Requirement.
The lines to copy from the data below are those that hold the string "lime".

%%

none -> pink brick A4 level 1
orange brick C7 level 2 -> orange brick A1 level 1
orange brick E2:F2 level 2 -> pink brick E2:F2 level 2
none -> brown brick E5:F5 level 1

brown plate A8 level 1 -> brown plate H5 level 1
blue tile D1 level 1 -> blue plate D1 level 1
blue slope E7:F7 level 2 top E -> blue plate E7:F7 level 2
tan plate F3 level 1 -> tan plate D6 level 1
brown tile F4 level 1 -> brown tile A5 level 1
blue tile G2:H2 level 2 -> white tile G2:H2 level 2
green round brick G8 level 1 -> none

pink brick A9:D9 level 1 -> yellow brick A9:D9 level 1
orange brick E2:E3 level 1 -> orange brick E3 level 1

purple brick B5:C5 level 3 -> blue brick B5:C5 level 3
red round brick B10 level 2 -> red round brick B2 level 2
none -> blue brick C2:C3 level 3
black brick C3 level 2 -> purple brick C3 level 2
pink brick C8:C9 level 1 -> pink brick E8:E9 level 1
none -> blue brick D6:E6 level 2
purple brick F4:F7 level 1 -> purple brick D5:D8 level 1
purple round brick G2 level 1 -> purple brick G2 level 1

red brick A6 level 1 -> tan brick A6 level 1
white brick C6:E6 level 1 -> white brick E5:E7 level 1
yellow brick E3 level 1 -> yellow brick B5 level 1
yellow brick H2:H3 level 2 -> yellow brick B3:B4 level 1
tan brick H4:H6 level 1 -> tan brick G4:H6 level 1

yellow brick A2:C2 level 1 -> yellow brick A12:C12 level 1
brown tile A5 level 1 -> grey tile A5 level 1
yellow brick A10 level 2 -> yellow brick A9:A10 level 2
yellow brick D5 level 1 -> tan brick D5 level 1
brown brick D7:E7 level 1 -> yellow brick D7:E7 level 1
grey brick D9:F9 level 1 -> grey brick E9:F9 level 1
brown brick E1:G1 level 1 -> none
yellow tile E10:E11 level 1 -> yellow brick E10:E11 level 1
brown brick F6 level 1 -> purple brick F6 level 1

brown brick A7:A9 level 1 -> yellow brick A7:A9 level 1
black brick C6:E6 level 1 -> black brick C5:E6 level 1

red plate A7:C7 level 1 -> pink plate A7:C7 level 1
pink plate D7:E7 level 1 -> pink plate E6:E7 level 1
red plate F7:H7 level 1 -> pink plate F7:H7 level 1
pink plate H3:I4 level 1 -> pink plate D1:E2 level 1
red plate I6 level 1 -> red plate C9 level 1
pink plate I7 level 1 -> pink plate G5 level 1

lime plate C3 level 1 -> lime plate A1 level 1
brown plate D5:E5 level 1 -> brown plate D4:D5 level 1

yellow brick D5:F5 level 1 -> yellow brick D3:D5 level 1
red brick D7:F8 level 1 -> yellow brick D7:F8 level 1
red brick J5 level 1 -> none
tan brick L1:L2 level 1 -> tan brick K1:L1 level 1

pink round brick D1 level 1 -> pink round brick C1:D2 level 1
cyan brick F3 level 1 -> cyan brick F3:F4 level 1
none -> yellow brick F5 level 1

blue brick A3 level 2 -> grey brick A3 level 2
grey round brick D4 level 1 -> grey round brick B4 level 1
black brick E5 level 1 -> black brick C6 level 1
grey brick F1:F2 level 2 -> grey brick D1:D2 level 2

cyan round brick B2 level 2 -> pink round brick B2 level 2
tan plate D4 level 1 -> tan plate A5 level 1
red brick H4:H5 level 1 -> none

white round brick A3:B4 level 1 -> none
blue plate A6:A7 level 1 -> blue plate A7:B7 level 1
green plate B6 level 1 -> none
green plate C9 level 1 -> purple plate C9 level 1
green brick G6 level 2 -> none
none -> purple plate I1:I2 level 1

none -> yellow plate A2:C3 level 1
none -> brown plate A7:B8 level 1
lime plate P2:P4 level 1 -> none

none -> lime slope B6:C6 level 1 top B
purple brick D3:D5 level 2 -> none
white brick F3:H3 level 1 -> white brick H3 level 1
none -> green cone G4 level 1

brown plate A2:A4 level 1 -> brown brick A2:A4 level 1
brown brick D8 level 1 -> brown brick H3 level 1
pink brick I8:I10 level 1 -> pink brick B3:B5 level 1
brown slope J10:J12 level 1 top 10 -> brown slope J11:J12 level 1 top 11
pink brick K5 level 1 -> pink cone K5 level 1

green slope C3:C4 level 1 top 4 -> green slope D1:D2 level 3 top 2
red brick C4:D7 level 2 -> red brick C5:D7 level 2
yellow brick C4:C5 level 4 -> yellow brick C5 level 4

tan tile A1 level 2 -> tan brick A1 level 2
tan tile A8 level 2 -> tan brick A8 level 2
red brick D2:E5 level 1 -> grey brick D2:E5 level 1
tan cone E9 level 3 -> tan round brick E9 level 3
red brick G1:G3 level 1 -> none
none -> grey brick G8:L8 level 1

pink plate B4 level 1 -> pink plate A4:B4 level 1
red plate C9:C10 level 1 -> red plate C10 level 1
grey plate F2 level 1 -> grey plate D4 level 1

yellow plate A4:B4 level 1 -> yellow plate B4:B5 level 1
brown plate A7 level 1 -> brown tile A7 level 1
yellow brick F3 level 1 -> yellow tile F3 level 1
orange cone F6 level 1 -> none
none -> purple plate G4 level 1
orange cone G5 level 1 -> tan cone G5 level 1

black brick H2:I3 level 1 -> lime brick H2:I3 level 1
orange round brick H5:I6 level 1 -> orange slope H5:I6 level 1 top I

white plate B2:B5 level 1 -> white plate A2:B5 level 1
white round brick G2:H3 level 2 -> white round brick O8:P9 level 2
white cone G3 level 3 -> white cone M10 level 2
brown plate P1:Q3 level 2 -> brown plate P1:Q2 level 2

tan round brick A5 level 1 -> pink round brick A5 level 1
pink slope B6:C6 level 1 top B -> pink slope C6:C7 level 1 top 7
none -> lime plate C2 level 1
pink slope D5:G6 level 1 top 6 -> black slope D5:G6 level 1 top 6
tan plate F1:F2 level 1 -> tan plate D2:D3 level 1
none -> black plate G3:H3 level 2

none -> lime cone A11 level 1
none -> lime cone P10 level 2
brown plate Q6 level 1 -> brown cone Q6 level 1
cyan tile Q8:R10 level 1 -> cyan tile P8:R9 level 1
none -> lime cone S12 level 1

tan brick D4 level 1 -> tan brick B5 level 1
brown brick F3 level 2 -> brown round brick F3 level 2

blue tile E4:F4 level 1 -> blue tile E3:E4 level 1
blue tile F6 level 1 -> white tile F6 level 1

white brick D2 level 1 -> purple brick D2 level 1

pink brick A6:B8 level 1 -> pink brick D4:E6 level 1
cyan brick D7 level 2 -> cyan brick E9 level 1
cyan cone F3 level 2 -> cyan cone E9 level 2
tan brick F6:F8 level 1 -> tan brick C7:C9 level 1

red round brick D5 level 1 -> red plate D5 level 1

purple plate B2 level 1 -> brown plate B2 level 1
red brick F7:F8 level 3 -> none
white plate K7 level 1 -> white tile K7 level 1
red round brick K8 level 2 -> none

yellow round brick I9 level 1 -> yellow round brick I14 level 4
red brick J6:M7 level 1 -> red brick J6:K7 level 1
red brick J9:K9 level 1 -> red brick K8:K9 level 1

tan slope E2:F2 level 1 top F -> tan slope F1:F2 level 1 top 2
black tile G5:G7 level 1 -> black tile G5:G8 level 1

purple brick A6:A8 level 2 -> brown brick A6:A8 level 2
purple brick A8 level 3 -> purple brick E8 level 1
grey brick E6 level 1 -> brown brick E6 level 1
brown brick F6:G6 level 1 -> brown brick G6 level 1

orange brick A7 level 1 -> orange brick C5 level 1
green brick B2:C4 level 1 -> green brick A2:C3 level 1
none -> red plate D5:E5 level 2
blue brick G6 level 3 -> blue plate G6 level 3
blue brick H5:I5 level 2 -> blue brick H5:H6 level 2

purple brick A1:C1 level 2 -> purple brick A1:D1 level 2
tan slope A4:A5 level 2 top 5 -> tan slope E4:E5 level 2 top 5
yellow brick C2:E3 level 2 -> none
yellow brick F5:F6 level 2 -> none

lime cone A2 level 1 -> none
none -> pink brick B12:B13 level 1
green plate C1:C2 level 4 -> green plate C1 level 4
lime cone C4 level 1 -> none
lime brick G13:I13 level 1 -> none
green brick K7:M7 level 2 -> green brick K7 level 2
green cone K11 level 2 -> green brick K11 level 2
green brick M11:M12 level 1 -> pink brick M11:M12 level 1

%%

Solution for this problem.
lime plate C3 level 1 -> lime plate A1 level 1
lime plate P2:P4 level 1 -> none
none -> lime slope B6:C6 level 1 top B
black brick H2:I3 level 1 -> lime brick H2:I3 level 1
none -> lime plate C2 level 1
none -> lime cone A11 level 1
none -> lime cone P10 level 2
none -> lime cone S12 level 1
lime cone A2 level 1 -> none
lime cone C4 level 1 -> none
lime brick G13:I13 level 1 -> none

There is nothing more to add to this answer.